Exercise data.

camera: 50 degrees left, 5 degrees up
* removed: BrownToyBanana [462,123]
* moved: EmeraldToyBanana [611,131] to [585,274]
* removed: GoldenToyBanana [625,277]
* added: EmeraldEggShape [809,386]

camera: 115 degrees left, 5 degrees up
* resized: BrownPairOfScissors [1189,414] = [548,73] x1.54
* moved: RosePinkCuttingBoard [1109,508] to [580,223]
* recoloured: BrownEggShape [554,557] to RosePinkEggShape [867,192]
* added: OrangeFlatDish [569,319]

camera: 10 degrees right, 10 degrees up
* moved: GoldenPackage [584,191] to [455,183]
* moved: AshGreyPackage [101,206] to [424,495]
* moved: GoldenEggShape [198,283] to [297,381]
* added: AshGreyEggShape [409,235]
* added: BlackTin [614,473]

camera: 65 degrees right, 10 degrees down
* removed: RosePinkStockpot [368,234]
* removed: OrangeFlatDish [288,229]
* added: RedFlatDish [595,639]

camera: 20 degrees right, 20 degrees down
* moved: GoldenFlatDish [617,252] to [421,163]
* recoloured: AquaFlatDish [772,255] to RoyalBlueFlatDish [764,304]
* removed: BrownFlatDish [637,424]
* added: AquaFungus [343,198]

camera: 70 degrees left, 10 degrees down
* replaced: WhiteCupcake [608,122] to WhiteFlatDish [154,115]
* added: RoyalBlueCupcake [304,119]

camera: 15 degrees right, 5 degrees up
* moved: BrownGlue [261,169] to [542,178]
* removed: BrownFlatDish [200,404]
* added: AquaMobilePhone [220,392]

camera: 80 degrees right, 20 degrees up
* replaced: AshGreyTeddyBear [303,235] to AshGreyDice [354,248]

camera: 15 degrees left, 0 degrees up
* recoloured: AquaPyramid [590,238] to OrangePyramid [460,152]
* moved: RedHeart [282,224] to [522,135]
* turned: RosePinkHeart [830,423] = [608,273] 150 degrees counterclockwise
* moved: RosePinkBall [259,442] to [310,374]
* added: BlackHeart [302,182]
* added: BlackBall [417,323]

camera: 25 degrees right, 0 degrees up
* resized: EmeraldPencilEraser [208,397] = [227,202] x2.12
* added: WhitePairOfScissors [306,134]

Work to be completed. Return only the lines between the one holding "[611,131] to [585,274]" and the one holding "removed: GoldenToyBanana [625,277]", inclusive, exactly as they appear above.

Written answer.
* moved: EmeraldToyBanana [611,131] to [585,274]
* removed: GoldenToyBanana [625,277]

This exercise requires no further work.